Stored entries:
• • •

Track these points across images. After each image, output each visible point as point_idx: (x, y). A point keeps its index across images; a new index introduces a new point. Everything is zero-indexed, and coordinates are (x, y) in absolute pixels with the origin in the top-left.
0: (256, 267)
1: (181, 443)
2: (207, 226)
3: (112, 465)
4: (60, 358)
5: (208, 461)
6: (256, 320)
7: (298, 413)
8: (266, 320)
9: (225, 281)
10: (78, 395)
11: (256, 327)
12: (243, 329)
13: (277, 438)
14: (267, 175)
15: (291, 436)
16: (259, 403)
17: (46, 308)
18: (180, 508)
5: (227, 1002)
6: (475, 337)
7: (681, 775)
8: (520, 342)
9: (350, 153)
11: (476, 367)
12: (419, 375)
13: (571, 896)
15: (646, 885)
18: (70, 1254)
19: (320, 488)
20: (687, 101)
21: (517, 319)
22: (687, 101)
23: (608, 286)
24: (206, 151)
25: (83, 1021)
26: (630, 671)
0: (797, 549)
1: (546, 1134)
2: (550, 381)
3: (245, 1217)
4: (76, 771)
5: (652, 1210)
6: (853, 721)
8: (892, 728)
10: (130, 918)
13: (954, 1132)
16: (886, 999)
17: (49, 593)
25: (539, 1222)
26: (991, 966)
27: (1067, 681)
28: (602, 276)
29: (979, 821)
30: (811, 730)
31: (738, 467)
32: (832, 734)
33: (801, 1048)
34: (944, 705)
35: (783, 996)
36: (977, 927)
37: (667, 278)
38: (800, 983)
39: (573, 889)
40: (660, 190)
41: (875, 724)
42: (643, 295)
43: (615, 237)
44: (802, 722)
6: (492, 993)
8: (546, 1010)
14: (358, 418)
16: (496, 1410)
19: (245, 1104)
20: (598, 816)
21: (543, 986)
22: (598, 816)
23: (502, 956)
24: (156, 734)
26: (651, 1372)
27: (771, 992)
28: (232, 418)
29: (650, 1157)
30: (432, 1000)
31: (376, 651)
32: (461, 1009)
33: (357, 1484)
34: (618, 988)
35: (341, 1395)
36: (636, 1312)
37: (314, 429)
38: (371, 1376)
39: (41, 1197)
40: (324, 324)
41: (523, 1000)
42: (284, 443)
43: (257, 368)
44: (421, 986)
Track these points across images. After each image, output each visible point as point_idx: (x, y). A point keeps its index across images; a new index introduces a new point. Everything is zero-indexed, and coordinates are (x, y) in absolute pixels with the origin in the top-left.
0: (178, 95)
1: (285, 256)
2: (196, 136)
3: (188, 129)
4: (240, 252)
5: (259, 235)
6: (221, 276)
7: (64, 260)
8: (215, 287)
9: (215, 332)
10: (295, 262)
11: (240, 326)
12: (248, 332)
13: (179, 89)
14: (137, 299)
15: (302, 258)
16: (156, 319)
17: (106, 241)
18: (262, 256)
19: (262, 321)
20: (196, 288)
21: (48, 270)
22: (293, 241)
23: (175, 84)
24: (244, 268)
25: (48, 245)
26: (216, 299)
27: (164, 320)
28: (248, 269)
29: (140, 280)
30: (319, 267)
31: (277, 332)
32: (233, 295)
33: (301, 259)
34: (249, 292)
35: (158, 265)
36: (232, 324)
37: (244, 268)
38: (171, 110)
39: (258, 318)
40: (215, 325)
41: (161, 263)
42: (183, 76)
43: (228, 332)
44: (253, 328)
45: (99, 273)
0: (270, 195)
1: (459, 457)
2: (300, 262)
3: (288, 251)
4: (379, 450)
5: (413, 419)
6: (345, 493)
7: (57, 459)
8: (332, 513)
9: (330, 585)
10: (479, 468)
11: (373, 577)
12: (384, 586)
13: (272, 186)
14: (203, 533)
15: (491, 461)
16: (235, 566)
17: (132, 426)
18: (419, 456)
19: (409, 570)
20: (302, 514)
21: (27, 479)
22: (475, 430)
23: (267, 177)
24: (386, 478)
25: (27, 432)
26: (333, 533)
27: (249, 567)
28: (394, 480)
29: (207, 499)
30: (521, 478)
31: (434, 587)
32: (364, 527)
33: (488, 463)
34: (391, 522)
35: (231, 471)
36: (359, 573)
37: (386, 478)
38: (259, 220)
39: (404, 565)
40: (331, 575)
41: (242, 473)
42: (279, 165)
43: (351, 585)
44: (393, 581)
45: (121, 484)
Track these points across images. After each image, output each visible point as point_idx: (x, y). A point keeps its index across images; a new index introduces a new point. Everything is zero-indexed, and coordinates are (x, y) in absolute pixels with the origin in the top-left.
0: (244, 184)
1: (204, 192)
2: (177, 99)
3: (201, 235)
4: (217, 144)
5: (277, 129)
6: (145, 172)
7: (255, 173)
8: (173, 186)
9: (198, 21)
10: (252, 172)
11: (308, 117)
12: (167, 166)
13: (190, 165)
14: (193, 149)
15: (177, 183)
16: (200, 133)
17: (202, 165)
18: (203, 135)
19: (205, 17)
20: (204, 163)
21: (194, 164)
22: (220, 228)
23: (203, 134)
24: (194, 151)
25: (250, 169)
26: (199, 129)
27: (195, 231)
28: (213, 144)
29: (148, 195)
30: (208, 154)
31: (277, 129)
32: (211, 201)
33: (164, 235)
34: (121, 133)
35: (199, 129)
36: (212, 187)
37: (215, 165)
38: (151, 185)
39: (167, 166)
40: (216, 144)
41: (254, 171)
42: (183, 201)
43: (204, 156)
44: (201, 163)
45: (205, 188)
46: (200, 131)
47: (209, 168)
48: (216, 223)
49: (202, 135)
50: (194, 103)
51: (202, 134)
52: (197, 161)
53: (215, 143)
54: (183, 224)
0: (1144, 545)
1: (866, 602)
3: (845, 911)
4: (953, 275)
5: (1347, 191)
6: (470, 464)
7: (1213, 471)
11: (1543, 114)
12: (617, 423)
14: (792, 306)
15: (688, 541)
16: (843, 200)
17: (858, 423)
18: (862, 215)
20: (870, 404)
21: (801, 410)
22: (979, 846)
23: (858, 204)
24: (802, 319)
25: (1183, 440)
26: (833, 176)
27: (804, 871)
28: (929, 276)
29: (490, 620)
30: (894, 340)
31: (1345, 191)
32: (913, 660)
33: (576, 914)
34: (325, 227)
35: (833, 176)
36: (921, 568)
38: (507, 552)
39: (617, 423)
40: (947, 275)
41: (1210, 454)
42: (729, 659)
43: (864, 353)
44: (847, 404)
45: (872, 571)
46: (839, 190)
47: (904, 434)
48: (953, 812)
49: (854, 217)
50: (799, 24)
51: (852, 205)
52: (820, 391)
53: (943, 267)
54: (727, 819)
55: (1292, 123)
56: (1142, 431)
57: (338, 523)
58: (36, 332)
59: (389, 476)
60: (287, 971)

• • •

Problem:
Copy every row above word for word, without changing anything.

Task answer:
Track these points across images. After each image, output each visible point as point_idx: (x, y). A point keeps its index across images; a new index introduces a new point. Everything is zero-indexed, and coordinates are (x, y) in absolute pixels with the origin in the top-left.
0: (256, 267)
1: (181, 443)
2: (207, 226)
3: (112, 465)
4: (60, 358)
5: (208, 461)
6: (256, 320)
7: (298, 413)
8: (266, 320)
9: (225, 281)
10: (78, 395)
11: (256, 327)
12: (243, 329)
13: (277, 438)
14: (267, 175)
15: (291, 436)
16: (259, 403)
17: (46, 308)
18: (180, 508)
5: (227, 1002)
6: (475, 337)
7: (681, 775)
8: (520, 342)
9: (350, 153)
11: (476, 367)
12: (419, 375)
13: (571, 896)
15: (646, 885)
18: (70, 1254)
19: (320, 488)
20: (687, 101)
21: (517, 319)
22: (687, 101)
23: (608, 286)
24: (206, 151)
25: (83, 1021)
26: (630, 671)
0: (797, 549)
1: (546, 1134)
2: (550, 381)
3: (245, 1217)
4: (76, 771)
5: (652, 1210)
6: (853, 721)
8: (892, 728)
10: (130, 918)
13: (954, 1132)
16: (886, 999)
17: (49, 593)
25: (539, 1222)
26: (991, 966)
27: (1067, 681)
28: (602, 276)
29: (979, 821)
30: (811, 730)
31: (738, 467)
32: (832, 734)
33: (801, 1048)
34: (944, 705)
35: (783, 996)
36: (977, 927)
37: (667, 278)
38: (800, 983)
39: (573, 889)
40: (660, 190)
41: (875, 724)
42: (643, 295)
43: (615, 237)
44: (802, 722)
6: (492, 993)
8: (546, 1010)
14: (358, 418)
16: (496, 1410)
19: (245, 1104)
20: (598, 816)
21: (543, 986)
22: (598, 816)
23: (502, 956)
24: (156, 734)
26: (651, 1372)
27: (771, 992)
28: (232, 418)
29: (650, 1157)
30: (432, 1000)
31: (376, 651)
32: (461, 1009)
33: (357, 1484)
34: (618, 988)
35: (341, 1395)
36: (636, 1312)
37: (314, 429)
38: (371, 1376)
39: (41, 1197)
40: (324, 324)
41: (523, 1000)
42: (284, 443)
43: (257, 368)
44: (421, 986)
Track these points across images. After each image, output each visible point as point_idx: (x, y). A point keeps its index across images; a new index introduces a new point. Everything is zero-indexed, and coordinates are (x, y) in absolute pixels with the origin in the top-left.
0: (178, 95)
1: (285, 256)
2: (196, 136)
3: (188, 129)
4: (240, 252)
5: (259, 235)
6: (221, 276)
7: (64, 260)
8: (215, 287)
9: (215, 332)
10: (295, 262)
11: (240, 326)
12: (248, 332)
13: (179, 89)
14: (137, 299)
15: (302, 258)
16: (156, 319)
17: (106, 241)
18: (262, 256)
19: (262, 321)
20: (196, 288)
21: (48, 270)
22: (293, 241)
23: (175, 84)
24: (244, 268)
25: (48, 245)
26: (216, 299)
27: (164, 320)
28: (248, 269)
29: (140, 280)
30: (319, 267)
31: (277, 332)
32: (233, 295)
33: (301, 259)
34: (249, 292)
35: (158, 265)
36: (232, 324)
37: (244, 268)
38: (171, 110)
39: (258, 318)
40: (215, 325)
41: (161, 263)
42: (183, 76)
43: (228, 332)
44: (253, 328)
45: (99, 273)
0: (270, 195)
1: (459, 457)
2: (300, 262)
3: (288, 251)
4: (379, 450)
5: (413, 419)
6: (345, 493)
7: (57, 459)
8: (332, 513)
9: (330, 585)
10: (479, 468)
11: (373, 577)
12: (384, 586)
13: (272, 186)
14: (203, 533)
15: (491, 461)
16: (235, 566)
17: (132, 426)
18: (419, 456)
19: (409, 570)
20: (302, 514)
21: (27, 479)
22: (475, 430)
23: (267, 177)
24: (386, 478)
25: (27, 432)
26: (333, 533)
27: (249, 567)
28: (394, 480)
29: (207, 499)
30: (521, 478)
31: (434, 587)
32: (364, 527)
33: (488, 463)
34: (391, 522)
35: (231, 471)
36: (359, 573)
37: (386, 478)
38: (259, 220)
39: (404, 565)
40: (331, 575)
41: (242, 473)
42: (279, 165)
43: (351, 585)
44: (393, 581)
45: (121, 484)
Track these points across images. After each image, output each visible point as point_idx: (x, y). A point keeps its index across images; a new index introduces a new point. Everything is zero-indexed, and coordinates are (x, y) in absolute pixels with the origin in the top-left.
0: (244, 184)
1: (204, 192)
2: (177, 99)
3: (201, 235)
4: (217, 144)
5: (277, 129)
6: (145, 172)
7: (255, 173)
8: (173, 186)
9: (198, 21)
10: (252, 172)
11: (308, 117)
12: (167, 166)
13: (190, 165)
14: (193, 149)
15: (177, 183)
16: (200, 133)
17: (202, 165)
18: (203, 135)
19: (205, 17)
20: (204, 163)
21: (194, 164)
22: (220, 228)
23: (203, 134)
24: (194, 151)
25: (250, 169)
26: (199, 129)
27: (195, 231)
28: (213, 144)
29: (148, 195)
30: (208, 154)
31: (277, 129)
32: (211, 201)
33: (164, 235)
34: (121, 133)
35: (199, 129)
36: (212, 187)
37: (215, 165)
38: (151, 185)
39: (167, 166)
40: (216, 144)
41: (254, 171)
42: (183, 201)
43: (204, 156)
44: (201, 163)
45: (205, 188)
46: (200, 131)
47: (209, 168)
48: (216, 223)
49: (202, 135)
50: (194, 103)
51: (202, 134)
52: (197, 161)
53: (215, 143)
54: (183, 224)
0: (1144, 545)
1: (866, 602)
3: (845, 911)
4: (953, 275)
5: (1347, 191)
6: (470, 464)
7: (1213, 471)
11: (1543, 114)
12: (617, 423)
14: (792, 306)
15: (688, 541)
16: (843, 200)
17: (858, 423)
18: (862, 215)
20: (870, 404)
21: (801, 410)
22: (979, 846)
23: (858, 204)
24: (802, 319)
25: (1183, 440)
26: (833, 176)
27: (804, 871)
28: (929, 276)
29: (490, 620)
30: (894, 340)
31: (1345, 191)
32: (913, 660)
33: (576, 914)
34: (325, 227)
35: (833, 176)
36: (921, 568)
38: (507, 552)
39: (617, 423)
40: (947, 275)
41: (1210, 454)
42: (729, 659)
43: (864, 353)
44: (847, 404)
45: (872, 571)
46: (839, 190)
47: (904, 434)
48: (953, 812)
49: (854, 217)
50: (799, 24)
51: (852, 205)
52: (820, 391)
53: (943, 267)
54: (727, 819)
55: (1292, 123)
56: (1142, 431)
57: (338, 523)
58: (36, 332)
59: (389, 476)
60: (287, 971)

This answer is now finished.